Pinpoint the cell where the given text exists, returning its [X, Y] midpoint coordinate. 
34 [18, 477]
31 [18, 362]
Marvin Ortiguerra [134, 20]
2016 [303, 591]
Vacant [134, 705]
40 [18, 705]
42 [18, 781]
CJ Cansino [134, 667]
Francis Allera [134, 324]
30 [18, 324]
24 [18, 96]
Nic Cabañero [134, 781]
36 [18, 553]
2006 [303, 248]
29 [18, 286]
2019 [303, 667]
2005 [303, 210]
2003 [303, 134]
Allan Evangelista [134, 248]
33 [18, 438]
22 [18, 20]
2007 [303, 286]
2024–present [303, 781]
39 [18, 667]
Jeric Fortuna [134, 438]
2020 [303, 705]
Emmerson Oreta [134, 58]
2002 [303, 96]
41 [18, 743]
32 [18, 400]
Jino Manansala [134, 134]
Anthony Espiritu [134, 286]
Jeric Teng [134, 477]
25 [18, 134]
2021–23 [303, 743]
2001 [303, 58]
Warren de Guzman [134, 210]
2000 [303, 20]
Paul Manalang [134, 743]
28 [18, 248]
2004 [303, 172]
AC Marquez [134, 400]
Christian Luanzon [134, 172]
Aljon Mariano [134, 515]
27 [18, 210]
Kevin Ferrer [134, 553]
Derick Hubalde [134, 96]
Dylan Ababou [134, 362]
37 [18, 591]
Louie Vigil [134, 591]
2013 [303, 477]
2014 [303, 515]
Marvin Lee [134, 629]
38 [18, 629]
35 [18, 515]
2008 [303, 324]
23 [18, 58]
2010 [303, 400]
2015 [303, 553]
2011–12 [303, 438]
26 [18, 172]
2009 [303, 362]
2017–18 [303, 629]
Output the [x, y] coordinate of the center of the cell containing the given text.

--

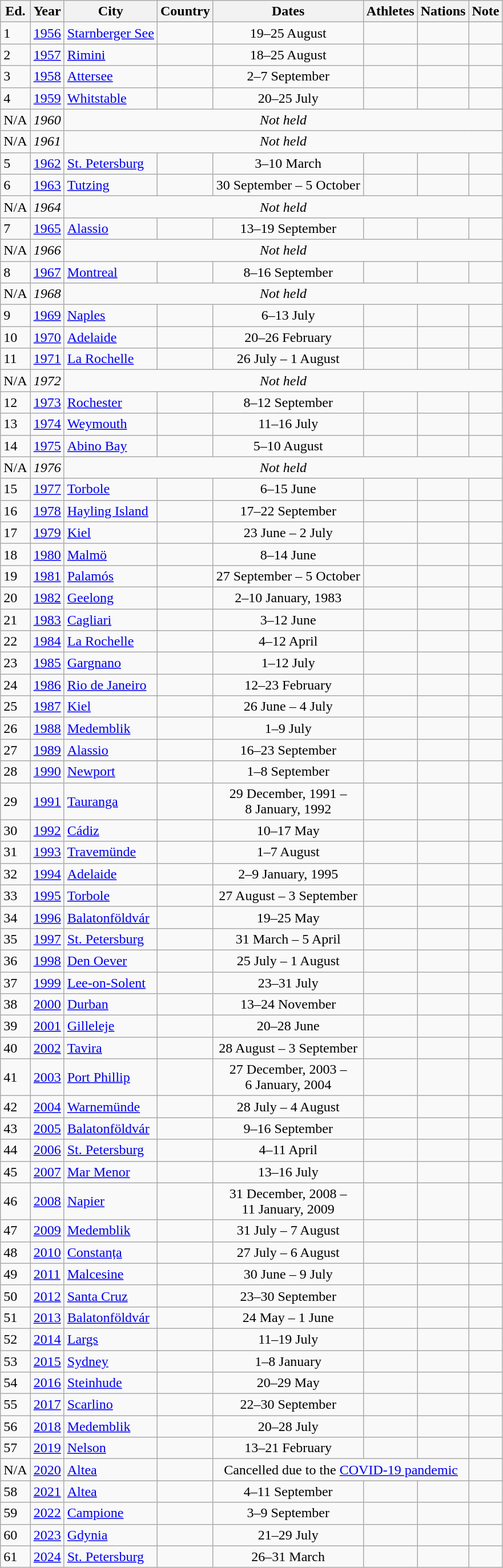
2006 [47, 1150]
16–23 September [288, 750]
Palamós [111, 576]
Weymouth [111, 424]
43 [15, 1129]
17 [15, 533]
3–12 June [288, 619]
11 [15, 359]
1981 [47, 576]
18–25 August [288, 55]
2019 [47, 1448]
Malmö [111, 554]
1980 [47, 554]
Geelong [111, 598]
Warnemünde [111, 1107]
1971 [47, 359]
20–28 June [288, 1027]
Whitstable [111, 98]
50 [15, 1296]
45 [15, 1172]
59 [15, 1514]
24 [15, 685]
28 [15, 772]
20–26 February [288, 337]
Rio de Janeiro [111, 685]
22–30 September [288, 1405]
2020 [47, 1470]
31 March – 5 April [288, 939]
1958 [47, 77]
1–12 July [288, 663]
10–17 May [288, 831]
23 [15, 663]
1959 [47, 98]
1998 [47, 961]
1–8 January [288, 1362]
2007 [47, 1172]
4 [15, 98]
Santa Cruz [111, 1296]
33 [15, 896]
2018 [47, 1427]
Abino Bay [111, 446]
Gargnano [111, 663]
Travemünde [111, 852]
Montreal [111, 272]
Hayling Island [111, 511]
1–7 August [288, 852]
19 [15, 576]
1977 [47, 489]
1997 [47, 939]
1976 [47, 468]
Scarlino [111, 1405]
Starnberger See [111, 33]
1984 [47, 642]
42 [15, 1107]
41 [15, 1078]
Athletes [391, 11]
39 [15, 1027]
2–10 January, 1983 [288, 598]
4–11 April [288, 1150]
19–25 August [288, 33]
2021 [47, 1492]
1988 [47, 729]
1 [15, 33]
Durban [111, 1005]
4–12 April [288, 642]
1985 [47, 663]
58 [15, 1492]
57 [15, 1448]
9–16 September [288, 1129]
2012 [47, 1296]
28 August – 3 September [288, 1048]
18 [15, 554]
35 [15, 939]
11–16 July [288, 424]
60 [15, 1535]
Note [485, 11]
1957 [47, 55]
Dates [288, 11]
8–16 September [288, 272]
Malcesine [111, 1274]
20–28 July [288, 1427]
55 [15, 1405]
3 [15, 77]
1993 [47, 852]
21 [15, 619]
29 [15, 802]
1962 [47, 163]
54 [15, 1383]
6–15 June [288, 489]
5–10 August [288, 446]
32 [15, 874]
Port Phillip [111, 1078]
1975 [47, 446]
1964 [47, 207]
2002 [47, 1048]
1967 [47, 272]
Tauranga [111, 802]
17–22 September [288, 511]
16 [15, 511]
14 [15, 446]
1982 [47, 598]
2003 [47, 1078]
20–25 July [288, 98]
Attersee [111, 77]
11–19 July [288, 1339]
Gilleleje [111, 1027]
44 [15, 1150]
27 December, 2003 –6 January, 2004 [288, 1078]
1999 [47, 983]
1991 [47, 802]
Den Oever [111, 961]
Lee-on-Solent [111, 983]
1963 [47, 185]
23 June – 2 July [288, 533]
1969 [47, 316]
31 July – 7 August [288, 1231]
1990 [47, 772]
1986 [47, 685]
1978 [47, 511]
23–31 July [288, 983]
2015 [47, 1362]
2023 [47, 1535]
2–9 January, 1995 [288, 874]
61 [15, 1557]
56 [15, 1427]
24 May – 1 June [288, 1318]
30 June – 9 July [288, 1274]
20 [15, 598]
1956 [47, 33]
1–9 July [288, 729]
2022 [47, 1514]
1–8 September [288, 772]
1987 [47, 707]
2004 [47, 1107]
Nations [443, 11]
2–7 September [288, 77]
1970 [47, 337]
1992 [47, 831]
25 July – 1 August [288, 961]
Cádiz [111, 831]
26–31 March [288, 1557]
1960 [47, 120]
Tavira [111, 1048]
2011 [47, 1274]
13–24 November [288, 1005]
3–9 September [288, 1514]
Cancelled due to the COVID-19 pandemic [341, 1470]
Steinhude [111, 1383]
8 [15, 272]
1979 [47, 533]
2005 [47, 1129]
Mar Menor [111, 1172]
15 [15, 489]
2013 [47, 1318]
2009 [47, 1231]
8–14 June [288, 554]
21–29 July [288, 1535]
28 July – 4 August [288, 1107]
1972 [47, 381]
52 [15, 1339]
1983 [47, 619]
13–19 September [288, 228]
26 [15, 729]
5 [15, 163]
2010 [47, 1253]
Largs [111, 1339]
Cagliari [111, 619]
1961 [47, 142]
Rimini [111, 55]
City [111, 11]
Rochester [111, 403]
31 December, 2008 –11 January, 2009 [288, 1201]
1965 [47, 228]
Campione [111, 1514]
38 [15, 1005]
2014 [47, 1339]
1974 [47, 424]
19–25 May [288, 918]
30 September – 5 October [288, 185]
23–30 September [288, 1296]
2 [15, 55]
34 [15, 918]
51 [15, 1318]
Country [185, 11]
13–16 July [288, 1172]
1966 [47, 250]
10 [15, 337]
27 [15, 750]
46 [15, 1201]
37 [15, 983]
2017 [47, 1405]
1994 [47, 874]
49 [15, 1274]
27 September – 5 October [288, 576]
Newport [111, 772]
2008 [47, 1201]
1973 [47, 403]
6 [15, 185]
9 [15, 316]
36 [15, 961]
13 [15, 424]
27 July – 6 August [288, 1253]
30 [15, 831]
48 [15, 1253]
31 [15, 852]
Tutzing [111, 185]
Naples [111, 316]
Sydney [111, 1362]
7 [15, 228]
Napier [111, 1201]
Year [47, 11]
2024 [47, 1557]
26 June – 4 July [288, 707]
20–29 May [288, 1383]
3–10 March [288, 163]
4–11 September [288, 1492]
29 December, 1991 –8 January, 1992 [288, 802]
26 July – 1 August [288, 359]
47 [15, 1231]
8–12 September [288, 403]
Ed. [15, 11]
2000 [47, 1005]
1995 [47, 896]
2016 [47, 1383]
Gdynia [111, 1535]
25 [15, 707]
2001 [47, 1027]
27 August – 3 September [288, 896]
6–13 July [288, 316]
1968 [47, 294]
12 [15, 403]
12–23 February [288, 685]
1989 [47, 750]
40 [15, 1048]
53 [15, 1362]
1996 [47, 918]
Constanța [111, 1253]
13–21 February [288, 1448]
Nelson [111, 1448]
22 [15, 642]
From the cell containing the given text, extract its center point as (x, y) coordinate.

==

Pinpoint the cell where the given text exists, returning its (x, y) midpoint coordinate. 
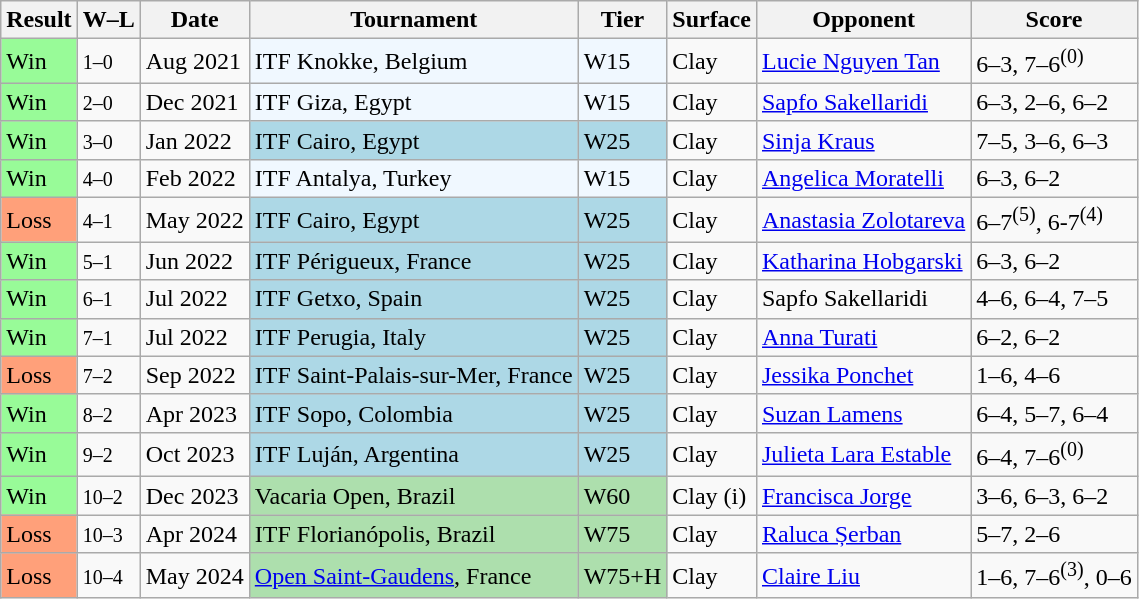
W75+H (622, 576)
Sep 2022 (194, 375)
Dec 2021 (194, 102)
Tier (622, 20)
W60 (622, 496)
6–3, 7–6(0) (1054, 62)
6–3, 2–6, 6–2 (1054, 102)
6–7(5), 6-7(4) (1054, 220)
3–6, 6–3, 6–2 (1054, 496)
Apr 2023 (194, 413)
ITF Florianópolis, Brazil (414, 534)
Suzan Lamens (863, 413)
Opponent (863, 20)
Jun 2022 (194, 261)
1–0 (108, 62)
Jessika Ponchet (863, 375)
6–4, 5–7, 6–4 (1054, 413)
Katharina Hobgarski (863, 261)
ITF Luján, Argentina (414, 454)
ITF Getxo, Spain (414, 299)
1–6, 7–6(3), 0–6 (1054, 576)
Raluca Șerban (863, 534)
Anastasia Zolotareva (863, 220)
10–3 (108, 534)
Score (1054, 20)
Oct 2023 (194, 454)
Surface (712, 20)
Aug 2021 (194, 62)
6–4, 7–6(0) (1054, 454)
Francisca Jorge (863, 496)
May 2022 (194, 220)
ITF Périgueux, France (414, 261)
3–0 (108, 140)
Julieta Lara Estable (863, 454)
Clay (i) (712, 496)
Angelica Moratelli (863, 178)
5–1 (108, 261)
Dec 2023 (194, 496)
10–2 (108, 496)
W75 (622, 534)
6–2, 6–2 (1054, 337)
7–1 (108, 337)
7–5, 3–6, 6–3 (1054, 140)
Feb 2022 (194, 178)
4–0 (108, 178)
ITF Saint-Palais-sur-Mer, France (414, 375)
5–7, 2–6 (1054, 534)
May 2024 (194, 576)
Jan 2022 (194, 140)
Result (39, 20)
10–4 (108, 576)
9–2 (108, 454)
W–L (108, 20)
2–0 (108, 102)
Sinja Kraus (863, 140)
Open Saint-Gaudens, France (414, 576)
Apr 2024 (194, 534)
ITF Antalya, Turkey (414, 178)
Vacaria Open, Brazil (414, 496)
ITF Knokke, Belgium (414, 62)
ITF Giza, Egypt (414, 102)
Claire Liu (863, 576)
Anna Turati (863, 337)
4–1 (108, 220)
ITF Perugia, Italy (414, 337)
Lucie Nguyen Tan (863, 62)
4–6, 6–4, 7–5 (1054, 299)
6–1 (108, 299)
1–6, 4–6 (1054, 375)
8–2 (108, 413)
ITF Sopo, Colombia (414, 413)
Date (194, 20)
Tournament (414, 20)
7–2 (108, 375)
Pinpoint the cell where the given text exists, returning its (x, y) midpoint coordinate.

● EXERCISE TASK:
Arrange the lines above, from the one containing "Y] midpoint coordinate." through the one containing "2010 [303, 400]" (both included), as a JSON list of strings with one string per line. Leave out any blank lines.

● RESULT OF THE EXERCISE:
[
  "Pinpoint the cell where the given text exists, returning its [X, Y] midpoint coordinate. ",
  "34 [18, 477]",
  "31 [18, 362]",
  "Marvin Ortiguerra [134, 20]",
  "2016 [303, 591]",
  "Vacant [134, 705]",
  "40 [18, 705]",
  "42 [18, 781]",
  "CJ Cansino [134, 667]",
  "Francis Allera [134, 324]",
  "30 [18, 324]",
  "24 [18, 96]",
  "Nic Cabañero [134, 781]",
  "36 [18, 553]",
  "2006 [303, 248]",
  "29 [18, 286]",
  "2019 [303, 667]",
  "2005 [303, 210]",
  "2003 [303, 134]",
  "Allan Evangelista [134, 248]",
  "33 [18, 438]",
  "22 [18, 20]",
  "2007 [303, 286]",
  "2024–present [303, 781]",
  "39 [18, 667]",
  "Jeric Fortuna [134, 438]",
  "2020 [303, 705]",
  "Emmerson Oreta [134, 58]",
  "2002 [303, 96]",
  "41 [18, 743]",
  "32 [18, 400]",
  "Jino Manansala [134, 134]",
  "Anthony Espiritu [134, 286]",
  "Jeric Teng [134, 477]",
  "25 [18, 134]",
  "2021–23 [303, 743]",
  "2001 [303, 58]",
  "Warren de Guzman [134, 210]",
  "2000 [303, 20]",
  "Paul Manalang [134, 743]",
  "28 [18, 248]",
  "2004 [303, 172]",
  "AC Marquez [134, 400]",
  "Christian Luanzon [134, 172]",
  "Aljon Mariano [134, 515]",
  "27 [18, 210]",
  "Kevin Ferrer [134, 553]",
  "Derick Hubalde [134, 96]",
  "Dylan Ababou [134, 362]",
  "37 [18, 591]",
  "Louie Vigil [134, 591]",
  "2013 [303, 477]",
  "2014 [303, 515]",
  "Marvin Lee [134, 629]",
  "38 [18, 629]",
  "35 [18, 515]",
  "2008 [303, 324]",
  "23 [18, 58]",
  "2010 [303, 400]"
]